- _What you need to do_
Look through the lines below and extract each one that contains "yellow".

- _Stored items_
+---+

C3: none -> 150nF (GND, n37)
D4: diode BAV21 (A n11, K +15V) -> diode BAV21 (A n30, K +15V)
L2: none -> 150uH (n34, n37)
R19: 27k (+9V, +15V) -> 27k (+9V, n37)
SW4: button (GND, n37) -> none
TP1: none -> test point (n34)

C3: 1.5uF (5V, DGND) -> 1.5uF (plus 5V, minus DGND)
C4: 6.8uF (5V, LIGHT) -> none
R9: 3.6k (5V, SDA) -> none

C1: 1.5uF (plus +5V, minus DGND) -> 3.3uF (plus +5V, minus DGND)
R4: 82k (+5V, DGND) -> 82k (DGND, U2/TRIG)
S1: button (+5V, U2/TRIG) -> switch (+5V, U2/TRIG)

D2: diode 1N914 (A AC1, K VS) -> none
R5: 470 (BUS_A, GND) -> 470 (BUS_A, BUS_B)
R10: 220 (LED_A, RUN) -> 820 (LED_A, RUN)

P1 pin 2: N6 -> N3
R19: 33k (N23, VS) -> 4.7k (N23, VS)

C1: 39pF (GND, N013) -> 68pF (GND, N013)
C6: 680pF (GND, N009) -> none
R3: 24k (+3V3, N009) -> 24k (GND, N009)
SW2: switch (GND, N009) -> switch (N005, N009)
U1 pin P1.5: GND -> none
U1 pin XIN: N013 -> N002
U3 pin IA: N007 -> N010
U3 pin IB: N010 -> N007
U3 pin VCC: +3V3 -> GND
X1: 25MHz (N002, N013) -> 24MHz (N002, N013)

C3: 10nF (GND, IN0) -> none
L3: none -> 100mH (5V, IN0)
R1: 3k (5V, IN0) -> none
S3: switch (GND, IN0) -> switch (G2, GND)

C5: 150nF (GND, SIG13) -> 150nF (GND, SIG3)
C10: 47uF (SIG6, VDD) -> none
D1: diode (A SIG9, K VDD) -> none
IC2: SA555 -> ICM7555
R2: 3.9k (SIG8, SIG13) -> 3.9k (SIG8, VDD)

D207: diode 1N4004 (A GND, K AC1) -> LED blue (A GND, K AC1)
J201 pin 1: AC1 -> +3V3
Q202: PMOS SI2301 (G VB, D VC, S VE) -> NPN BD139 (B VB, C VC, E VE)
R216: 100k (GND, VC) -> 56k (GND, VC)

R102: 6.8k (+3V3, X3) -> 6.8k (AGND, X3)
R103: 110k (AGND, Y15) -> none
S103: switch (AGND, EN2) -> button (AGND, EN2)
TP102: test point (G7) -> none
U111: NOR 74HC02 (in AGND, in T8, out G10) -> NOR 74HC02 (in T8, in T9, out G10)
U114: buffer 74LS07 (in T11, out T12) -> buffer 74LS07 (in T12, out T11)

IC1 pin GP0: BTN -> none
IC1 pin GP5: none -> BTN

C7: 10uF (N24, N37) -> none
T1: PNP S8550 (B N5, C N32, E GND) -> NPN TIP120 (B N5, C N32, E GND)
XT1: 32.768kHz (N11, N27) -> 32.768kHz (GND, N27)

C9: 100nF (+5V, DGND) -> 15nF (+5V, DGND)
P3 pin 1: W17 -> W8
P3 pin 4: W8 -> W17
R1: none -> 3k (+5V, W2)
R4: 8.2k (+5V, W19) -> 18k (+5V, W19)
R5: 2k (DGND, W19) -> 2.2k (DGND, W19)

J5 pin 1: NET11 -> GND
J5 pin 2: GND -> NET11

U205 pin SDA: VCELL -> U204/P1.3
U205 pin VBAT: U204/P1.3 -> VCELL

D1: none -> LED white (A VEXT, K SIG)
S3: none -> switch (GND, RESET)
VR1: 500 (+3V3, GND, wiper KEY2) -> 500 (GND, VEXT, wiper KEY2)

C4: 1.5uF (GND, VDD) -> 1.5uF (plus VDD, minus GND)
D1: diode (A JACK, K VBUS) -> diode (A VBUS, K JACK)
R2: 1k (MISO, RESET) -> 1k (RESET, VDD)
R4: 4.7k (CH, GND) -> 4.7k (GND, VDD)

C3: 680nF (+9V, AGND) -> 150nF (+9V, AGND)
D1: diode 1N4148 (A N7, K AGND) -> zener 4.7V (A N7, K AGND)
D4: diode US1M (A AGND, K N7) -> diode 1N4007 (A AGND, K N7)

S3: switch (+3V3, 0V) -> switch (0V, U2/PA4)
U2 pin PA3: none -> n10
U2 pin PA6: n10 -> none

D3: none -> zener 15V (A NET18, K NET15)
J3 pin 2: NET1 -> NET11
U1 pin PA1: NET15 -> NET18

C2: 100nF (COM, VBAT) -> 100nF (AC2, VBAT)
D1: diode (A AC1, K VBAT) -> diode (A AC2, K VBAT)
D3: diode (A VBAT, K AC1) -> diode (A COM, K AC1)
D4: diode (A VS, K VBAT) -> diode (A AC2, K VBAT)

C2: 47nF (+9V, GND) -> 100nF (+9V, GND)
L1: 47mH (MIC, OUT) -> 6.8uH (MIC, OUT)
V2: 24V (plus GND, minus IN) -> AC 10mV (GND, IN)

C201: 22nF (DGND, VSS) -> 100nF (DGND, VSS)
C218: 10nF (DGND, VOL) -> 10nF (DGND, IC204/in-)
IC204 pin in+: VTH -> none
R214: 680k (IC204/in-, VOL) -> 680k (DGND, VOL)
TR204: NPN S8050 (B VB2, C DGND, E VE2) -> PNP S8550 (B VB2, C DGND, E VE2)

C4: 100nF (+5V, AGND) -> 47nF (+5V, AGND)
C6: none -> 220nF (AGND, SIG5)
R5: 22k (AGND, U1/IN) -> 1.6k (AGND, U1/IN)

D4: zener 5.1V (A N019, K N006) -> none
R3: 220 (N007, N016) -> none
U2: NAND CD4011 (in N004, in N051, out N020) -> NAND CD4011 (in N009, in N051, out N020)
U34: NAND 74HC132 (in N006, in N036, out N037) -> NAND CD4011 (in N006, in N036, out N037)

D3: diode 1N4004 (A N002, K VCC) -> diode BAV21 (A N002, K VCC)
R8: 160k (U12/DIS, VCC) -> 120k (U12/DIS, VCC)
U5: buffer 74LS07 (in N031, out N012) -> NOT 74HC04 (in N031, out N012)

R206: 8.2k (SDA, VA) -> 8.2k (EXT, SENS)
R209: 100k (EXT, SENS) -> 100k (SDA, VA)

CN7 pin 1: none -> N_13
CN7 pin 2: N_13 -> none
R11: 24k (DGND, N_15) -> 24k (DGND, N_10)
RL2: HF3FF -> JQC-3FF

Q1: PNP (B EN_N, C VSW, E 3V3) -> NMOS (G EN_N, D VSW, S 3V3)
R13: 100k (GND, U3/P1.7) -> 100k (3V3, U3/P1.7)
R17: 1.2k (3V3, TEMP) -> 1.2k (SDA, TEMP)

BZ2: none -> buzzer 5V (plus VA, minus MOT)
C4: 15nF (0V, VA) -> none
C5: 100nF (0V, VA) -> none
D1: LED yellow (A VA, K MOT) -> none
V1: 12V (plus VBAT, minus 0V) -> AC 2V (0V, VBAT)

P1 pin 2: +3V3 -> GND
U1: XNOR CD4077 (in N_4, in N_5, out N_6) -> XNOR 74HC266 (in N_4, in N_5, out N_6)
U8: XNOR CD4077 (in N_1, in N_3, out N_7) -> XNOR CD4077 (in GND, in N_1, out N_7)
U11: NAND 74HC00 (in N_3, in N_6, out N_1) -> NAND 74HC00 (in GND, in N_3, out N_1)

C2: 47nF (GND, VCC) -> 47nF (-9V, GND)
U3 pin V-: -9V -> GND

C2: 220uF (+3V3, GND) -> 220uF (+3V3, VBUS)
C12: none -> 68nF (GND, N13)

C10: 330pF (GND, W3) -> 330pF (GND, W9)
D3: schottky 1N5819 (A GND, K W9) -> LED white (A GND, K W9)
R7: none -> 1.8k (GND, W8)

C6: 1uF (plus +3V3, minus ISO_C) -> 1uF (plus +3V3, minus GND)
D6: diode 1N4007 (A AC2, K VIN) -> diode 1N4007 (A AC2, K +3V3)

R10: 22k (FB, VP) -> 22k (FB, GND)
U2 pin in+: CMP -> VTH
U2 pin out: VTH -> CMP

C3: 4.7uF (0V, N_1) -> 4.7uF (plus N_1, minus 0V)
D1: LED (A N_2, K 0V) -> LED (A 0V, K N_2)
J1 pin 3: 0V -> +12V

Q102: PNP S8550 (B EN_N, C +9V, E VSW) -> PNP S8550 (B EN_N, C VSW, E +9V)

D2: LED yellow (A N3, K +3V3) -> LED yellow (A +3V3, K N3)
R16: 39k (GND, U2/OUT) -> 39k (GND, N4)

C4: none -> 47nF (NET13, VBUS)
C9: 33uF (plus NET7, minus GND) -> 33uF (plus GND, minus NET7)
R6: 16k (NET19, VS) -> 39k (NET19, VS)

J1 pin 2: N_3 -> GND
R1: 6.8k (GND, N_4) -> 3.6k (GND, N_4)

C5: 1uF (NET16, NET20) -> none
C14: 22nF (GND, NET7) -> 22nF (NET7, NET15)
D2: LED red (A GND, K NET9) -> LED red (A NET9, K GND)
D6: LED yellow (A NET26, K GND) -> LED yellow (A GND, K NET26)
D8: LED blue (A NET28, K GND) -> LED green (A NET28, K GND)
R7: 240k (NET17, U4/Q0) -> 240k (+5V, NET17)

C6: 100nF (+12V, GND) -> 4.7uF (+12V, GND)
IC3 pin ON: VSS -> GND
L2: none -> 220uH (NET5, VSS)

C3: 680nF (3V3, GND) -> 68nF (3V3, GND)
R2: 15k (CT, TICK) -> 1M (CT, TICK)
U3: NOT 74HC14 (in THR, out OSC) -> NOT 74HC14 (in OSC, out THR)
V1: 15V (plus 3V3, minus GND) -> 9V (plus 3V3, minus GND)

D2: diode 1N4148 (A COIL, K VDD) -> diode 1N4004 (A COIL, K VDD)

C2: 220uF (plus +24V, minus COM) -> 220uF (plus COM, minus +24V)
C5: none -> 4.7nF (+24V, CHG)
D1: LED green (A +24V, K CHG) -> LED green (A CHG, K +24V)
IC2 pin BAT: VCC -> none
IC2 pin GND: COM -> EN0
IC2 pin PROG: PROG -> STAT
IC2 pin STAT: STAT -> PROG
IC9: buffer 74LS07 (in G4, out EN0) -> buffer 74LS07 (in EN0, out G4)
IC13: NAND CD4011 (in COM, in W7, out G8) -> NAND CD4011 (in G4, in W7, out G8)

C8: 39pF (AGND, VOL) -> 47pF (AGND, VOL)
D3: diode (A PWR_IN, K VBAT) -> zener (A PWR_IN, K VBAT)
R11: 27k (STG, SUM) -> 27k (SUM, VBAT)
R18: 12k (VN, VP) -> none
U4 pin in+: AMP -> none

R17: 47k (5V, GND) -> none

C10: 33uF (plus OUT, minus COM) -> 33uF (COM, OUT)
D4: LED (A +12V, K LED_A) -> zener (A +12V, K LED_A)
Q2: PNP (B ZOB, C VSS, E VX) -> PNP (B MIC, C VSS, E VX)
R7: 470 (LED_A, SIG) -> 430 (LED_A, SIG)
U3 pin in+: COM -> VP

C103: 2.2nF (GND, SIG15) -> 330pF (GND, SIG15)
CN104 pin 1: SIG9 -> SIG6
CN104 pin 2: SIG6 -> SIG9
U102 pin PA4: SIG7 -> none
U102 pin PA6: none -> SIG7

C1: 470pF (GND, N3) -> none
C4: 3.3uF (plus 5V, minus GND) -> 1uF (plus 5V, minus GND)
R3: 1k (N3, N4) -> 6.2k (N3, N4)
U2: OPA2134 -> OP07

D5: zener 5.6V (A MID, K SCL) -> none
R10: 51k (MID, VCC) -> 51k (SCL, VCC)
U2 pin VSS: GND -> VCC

+---+

- _Task result_
D1: LED yellow (A VA, K MOT) -> none
D2: LED yellow (A N3, K +3V3) -> LED yellow (A +3V3, K N3)
D6: LED yellow (A NET26, K GND) -> LED yellow (A GND, K NET26)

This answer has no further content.